- [Task to complete] What is needed is an exact copy of the records below, without the pictures.

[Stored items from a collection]
+--

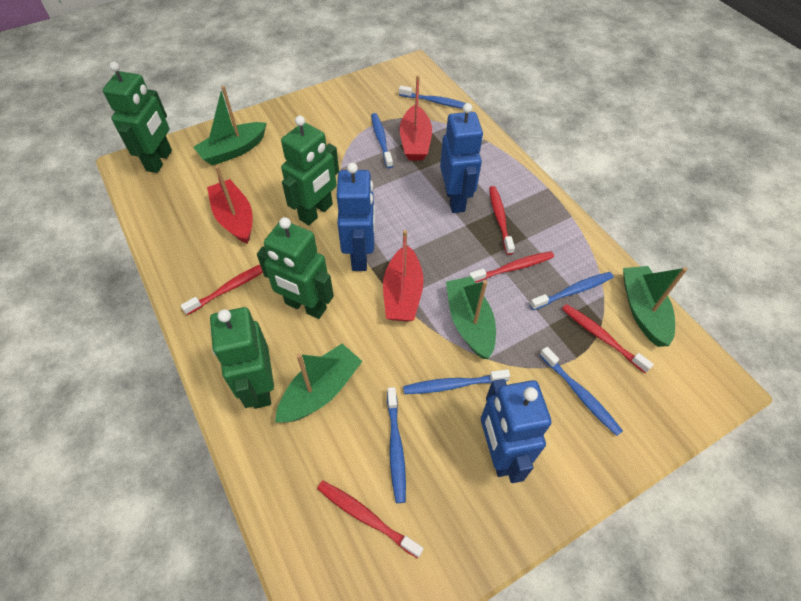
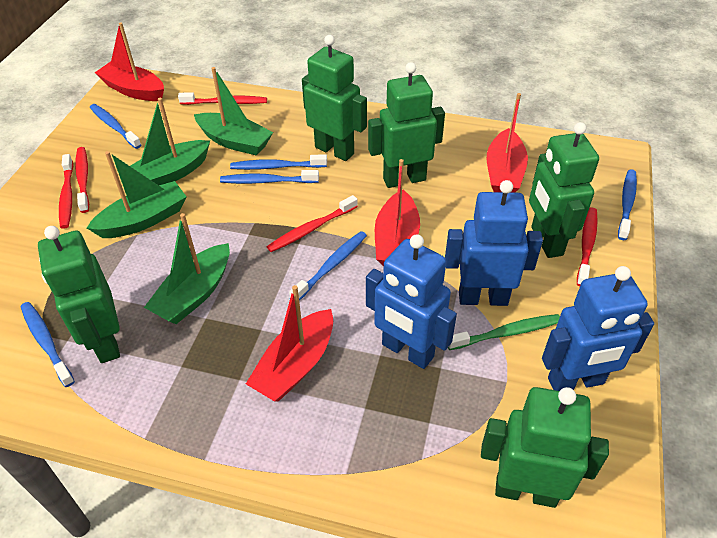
green robot: 4 -> 5
green toothbrush: 0 -> 1
red boat: 3 -> 4

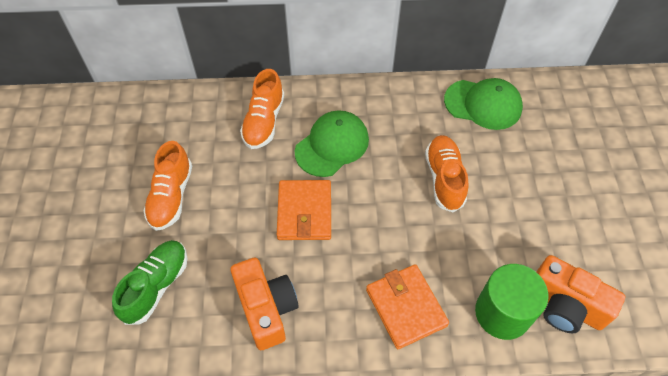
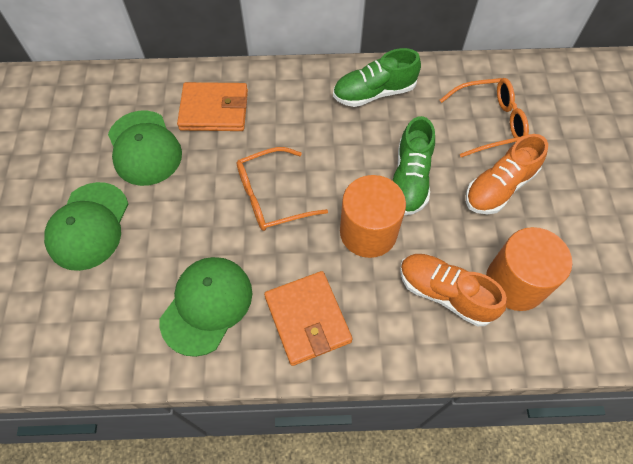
green cap: 2 -> 3
green cylinder: 1 -> 0
green shoe: 1 -> 2
orange camera: 2 -> 0
orange cylinder: 0 -> 2
orange glasses: 0 -> 2
orange shoe: 3 -> 2

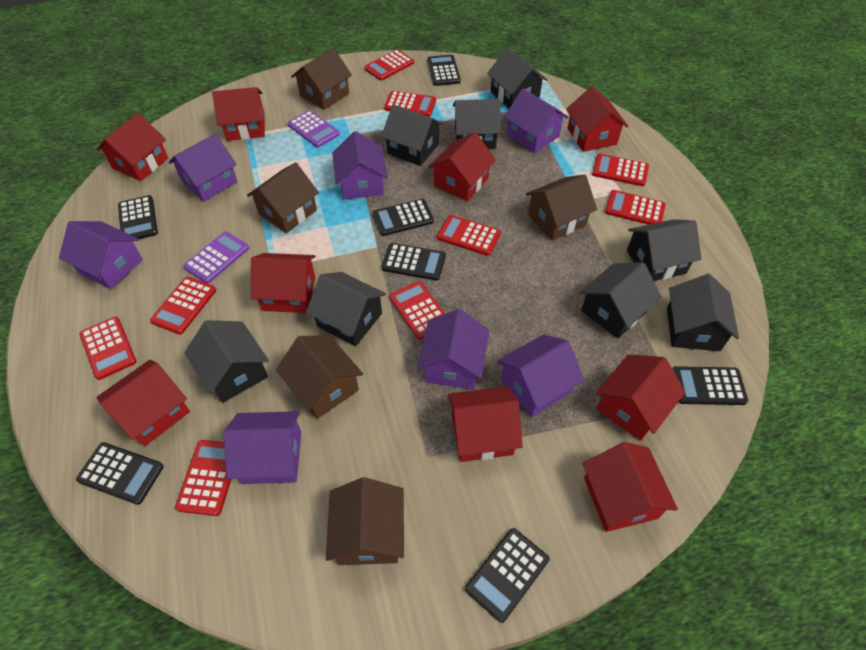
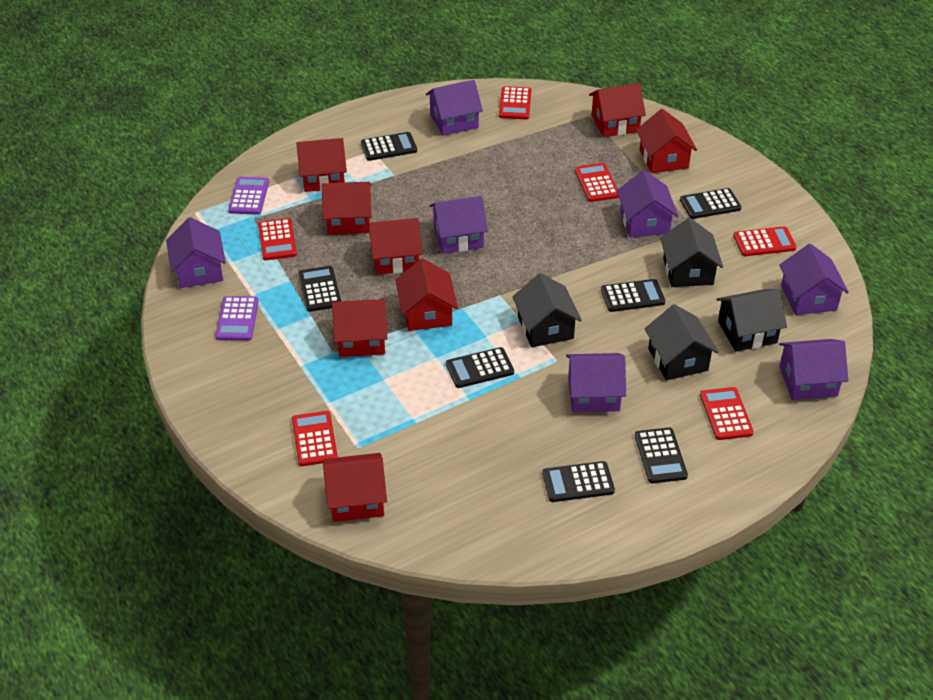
black house: 8 -> 4
brown house: 5 -> 0
red calculator: 9 -> 6
red house: 9 -> 8

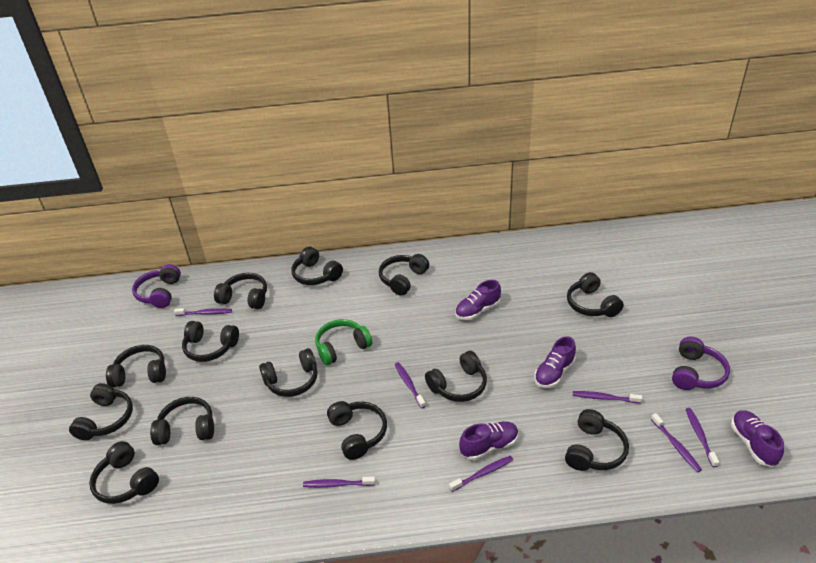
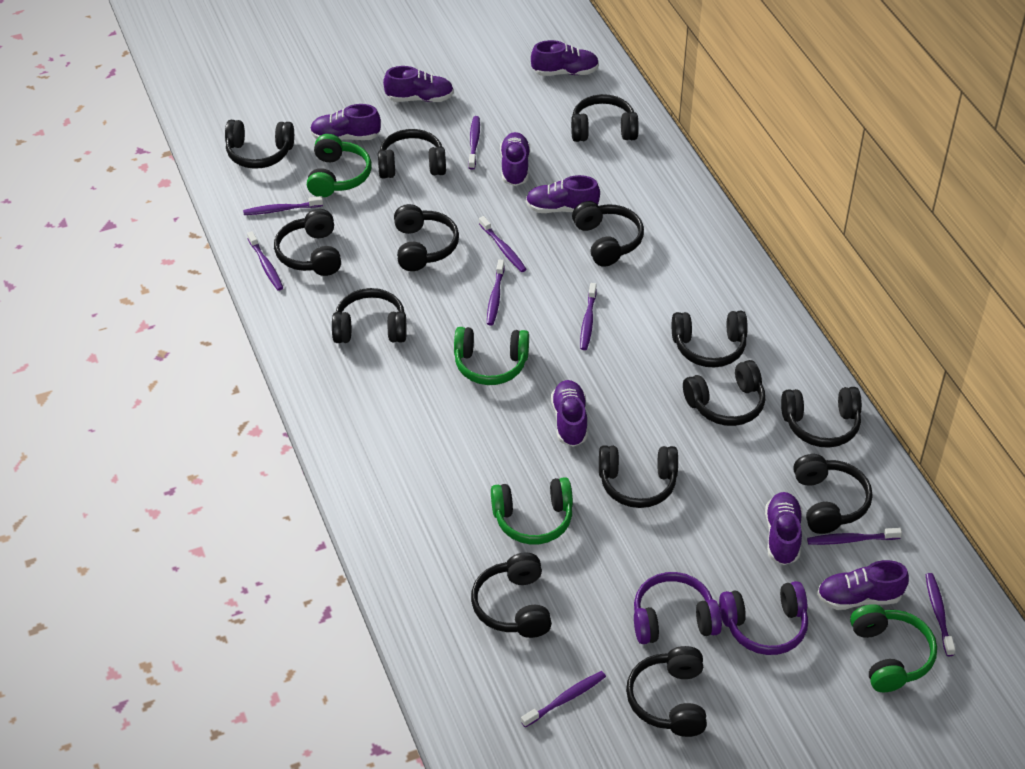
black headphones: 13 -> 14
green headphones: 1 -> 4
purple shoe: 4 -> 8
purple toothbrush: 7 -> 9

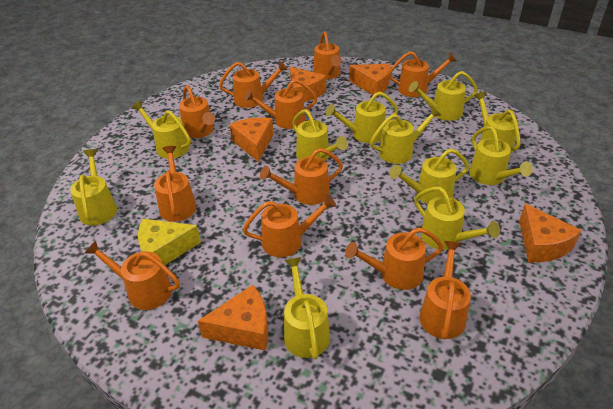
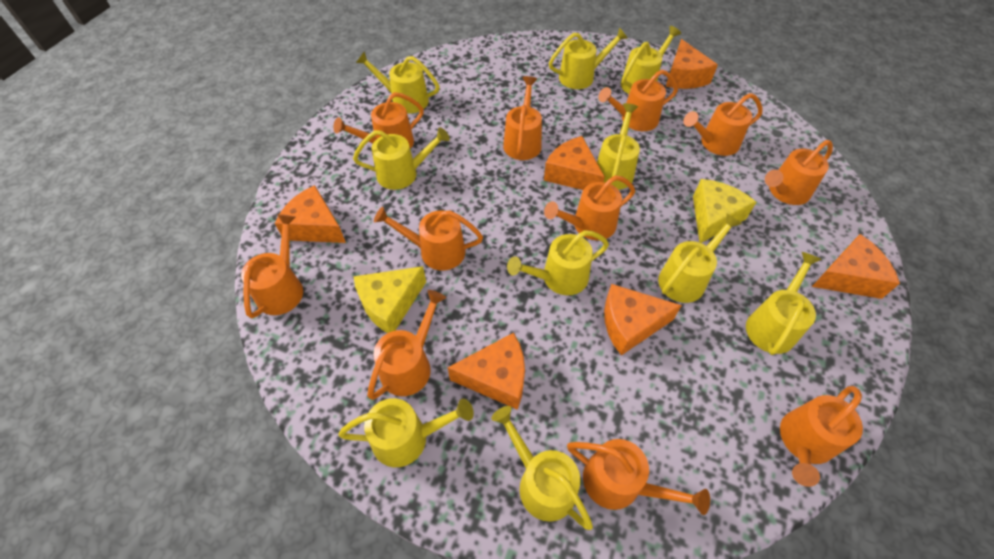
orange cheese: 5 -> 6
yellow cheese: 1 -> 2
yellow watering can: 11 -> 10

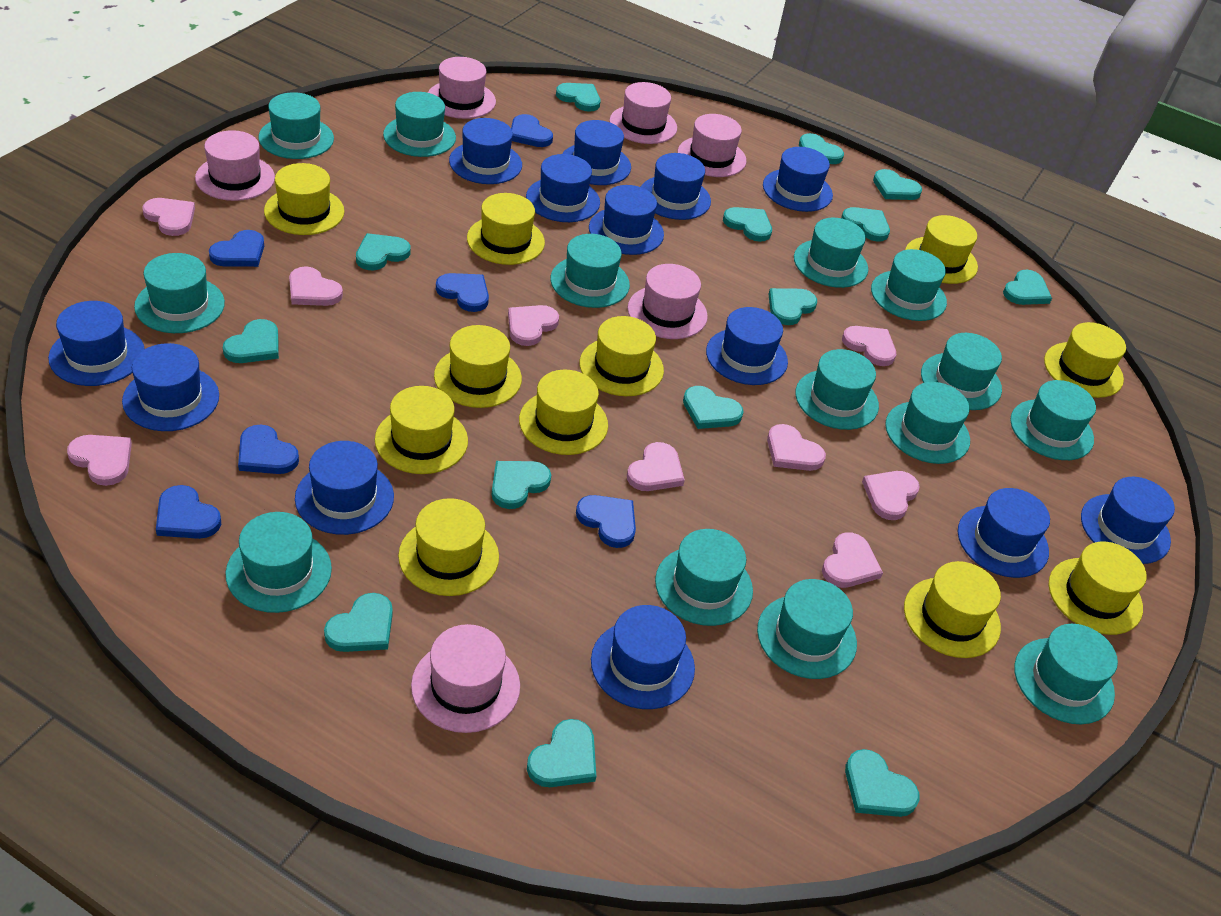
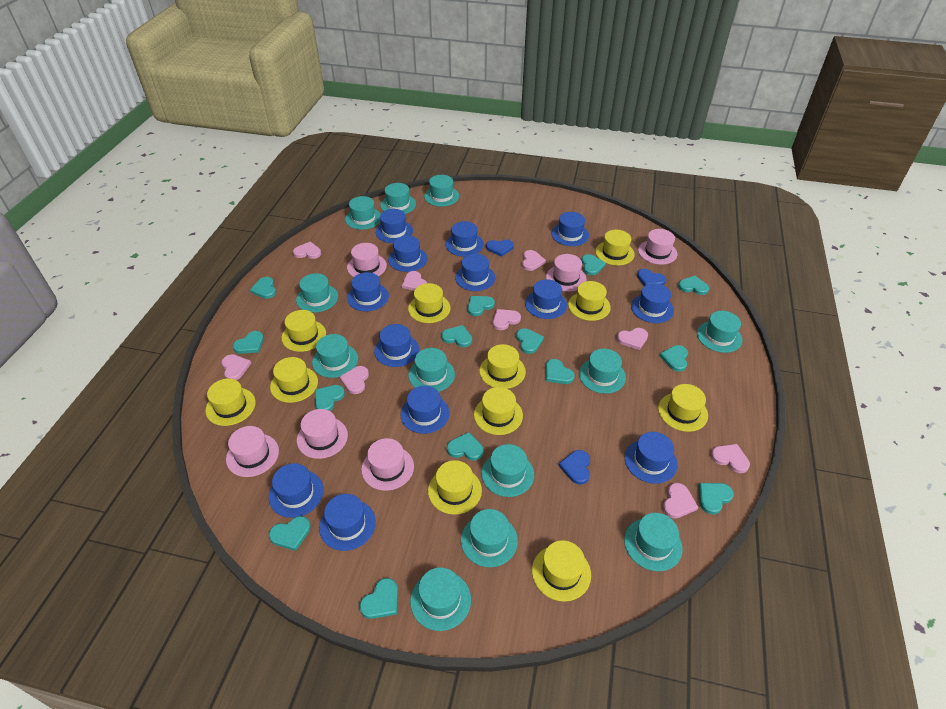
blue heart: 6 -> 3
turquoise hat: 14 -> 12

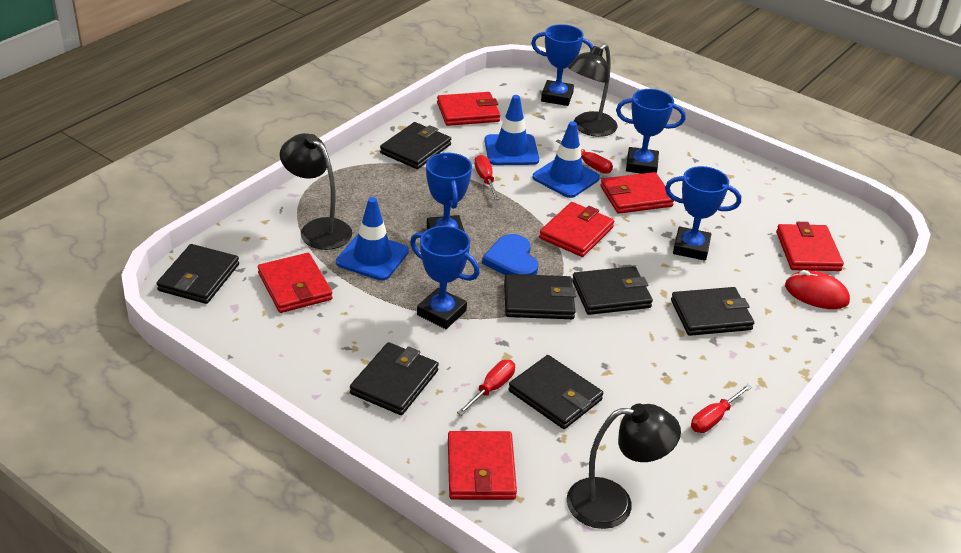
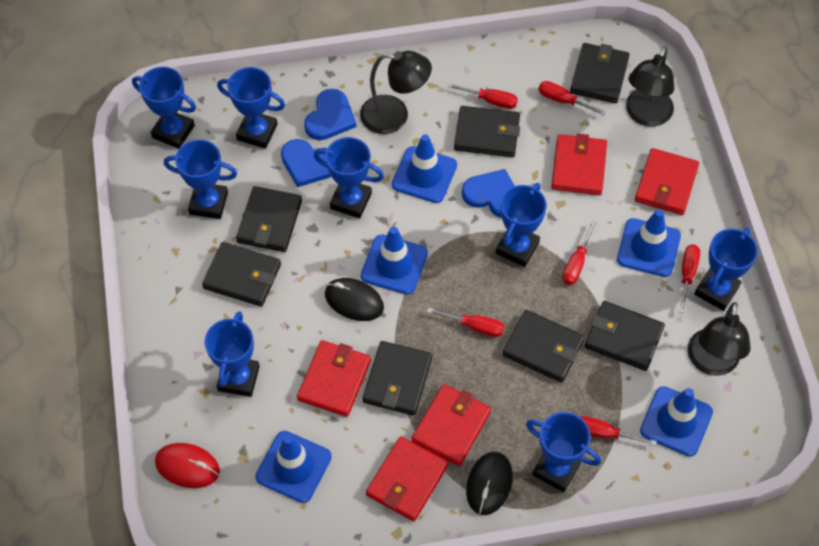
black mouse: 0 -> 2
blue heart: 1 -> 3
blue traffic cone: 3 -> 5
blue trophy: 5 -> 8
red screwdriver: 4 -> 6
red wallet: 6 -> 5

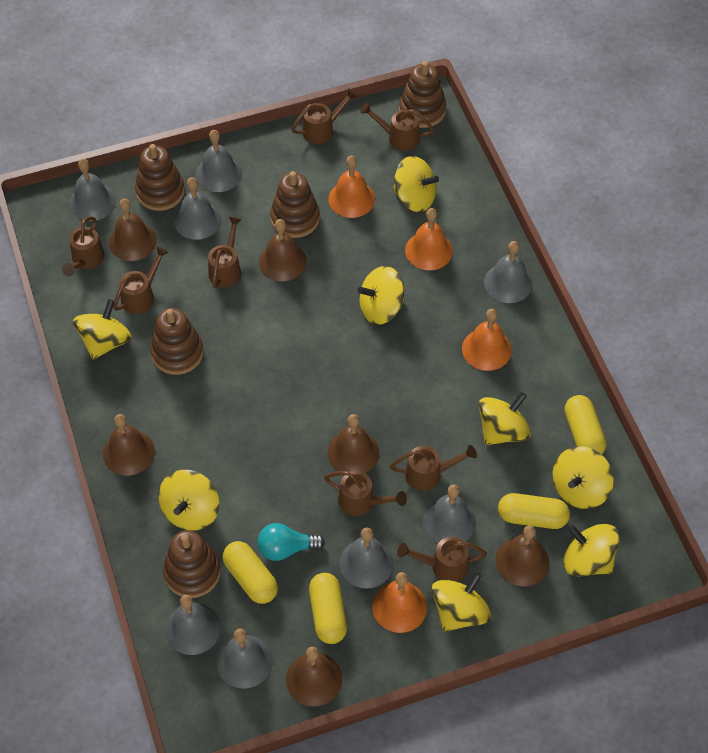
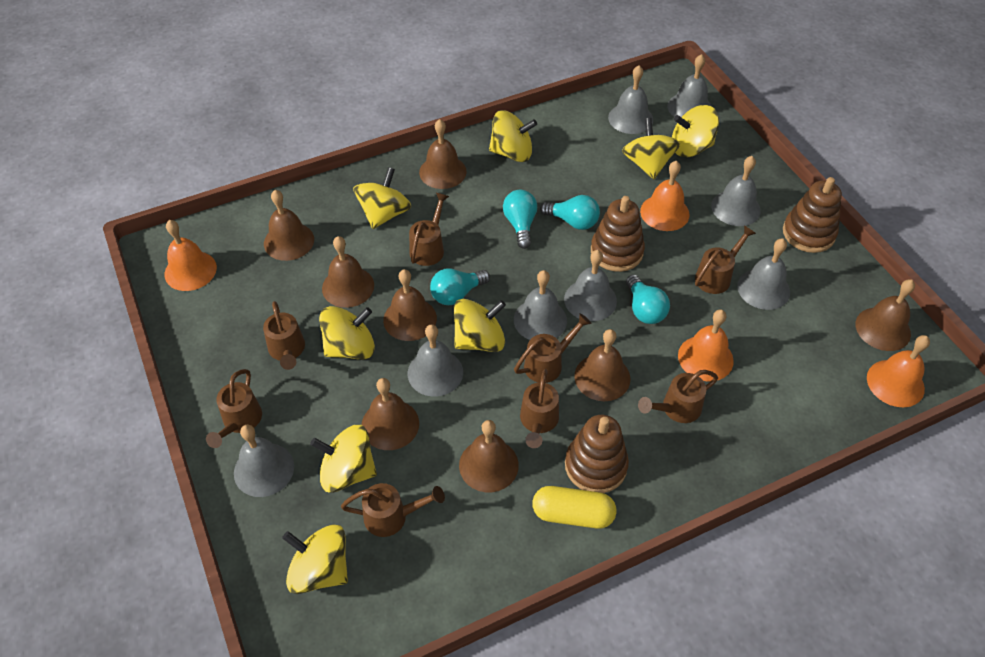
brown bell: 6 -> 8
brown stacking toy: 5 -> 3
turquoise light bulb: 1 -> 4
yellow capsule: 4 -> 1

+--

- [Reply to the task]
green robot: 4 -> 5
green toothbrush: 0 -> 1
red boat: 3 -> 4

green cap: 2 -> 3
green cylinder: 1 -> 0
green shoe: 1 -> 2
orange camera: 2 -> 0
orange cylinder: 0 -> 2
orange glasses: 0 -> 2
orange shoe: 3 -> 2

black house: 8 -> 4
brown house: 5 -> 0
red calculator: 9 -> 6
red house: 9 -> 8

black headphones: 13 -> 14
green headphones: 1 -> 4
purple shoe: 4 -> 8
purple toothbrush: 7 -> 9

orange cheese: 5 -> 6
yellow cheese: 1 -> 2
yellow watering can: 11 -> 10

blue heart: 6 -> 3
turquoise hat: 14 -> 12

black mouse: 0 -> 2
blue heart: 1 -> 3
blue traffic cone: 3 -> 5
blue trophy: 5 -> 8
red screwdriver: 4 -> 6
red wallet: 6 -> 5

brown bell: 6 -> 8
brown stacking toy: 5 -> 3
turquoise light bulb: 1 -> 4
yellow capsule: 4 -> 1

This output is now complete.